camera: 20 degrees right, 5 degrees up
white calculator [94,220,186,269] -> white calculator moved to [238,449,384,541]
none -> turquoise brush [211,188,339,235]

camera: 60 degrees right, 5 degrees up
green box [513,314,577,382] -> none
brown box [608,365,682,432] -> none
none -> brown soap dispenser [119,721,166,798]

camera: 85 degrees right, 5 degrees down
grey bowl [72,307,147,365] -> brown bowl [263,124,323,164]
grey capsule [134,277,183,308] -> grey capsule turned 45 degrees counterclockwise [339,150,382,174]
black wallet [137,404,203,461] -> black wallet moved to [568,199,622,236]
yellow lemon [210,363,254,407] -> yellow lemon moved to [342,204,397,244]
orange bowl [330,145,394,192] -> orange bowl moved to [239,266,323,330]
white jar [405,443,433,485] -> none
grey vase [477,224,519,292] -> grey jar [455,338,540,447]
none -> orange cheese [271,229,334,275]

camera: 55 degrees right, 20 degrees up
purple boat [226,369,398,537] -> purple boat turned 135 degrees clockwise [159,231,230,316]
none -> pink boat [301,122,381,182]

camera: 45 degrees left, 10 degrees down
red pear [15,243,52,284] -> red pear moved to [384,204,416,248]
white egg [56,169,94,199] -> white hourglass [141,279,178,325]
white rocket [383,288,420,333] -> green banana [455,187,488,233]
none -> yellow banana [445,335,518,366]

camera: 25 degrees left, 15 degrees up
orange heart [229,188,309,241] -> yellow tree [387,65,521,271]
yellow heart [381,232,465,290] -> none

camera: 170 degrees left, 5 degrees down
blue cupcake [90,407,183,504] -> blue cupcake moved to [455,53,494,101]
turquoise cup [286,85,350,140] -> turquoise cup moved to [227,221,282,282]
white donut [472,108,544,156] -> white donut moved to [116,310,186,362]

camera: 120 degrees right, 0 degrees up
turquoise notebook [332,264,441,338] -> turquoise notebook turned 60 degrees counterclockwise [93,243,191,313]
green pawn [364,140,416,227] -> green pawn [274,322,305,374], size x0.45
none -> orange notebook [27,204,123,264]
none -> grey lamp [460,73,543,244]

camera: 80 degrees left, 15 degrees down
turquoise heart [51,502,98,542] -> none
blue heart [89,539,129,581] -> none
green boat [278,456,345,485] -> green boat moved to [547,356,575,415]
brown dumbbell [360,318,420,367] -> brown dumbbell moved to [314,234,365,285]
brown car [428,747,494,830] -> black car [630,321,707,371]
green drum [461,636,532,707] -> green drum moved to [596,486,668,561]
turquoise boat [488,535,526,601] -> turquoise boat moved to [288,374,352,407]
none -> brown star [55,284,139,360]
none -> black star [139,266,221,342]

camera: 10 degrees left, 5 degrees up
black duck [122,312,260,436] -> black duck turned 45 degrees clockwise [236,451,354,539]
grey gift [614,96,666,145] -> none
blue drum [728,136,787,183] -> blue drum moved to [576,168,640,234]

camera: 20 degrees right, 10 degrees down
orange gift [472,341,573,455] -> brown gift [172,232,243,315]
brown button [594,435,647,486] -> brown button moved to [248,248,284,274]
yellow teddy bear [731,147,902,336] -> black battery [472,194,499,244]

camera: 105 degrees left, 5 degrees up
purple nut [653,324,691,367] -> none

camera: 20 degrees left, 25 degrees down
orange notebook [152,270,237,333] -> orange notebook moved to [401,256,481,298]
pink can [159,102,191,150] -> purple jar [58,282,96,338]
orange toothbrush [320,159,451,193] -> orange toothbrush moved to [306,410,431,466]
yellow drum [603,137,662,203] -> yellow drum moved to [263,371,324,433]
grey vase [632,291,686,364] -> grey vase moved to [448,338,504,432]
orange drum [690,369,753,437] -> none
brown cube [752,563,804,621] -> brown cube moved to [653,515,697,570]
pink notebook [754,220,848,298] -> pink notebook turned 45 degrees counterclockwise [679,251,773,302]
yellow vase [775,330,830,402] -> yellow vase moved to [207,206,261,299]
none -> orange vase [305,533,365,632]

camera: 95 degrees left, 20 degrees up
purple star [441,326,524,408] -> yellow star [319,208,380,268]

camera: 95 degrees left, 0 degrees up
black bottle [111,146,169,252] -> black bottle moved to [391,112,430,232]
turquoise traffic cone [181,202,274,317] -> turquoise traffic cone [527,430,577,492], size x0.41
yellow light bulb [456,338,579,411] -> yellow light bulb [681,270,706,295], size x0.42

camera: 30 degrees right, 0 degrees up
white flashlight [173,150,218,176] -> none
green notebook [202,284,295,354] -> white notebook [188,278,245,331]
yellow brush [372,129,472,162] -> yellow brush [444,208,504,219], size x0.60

» **WHAT THE TASK ASKS**
Look through the material above and print exactly the lines from the one containing "camera: 105 degrees left, 5 degrees up" to the one containing "orange toothbrush [320,159,451,193]", both included, and nothing more.

» **OUTPUT FOR THIS EXERCISE**
camera: 105 degrees left, 5 degrees up
purple nut [653,324,691,367] -> none

camera: 20 degrees left, 25 degrees down
orange notebook [152,270,237,333] -> orange notebook moved to [401,256,481,298]
pink can [159,102,191,150] -> purple jar [58,282,96,338]
orange toothbrush [320,159,451,193] -> orange toothbrush moved to [306,410,431,466]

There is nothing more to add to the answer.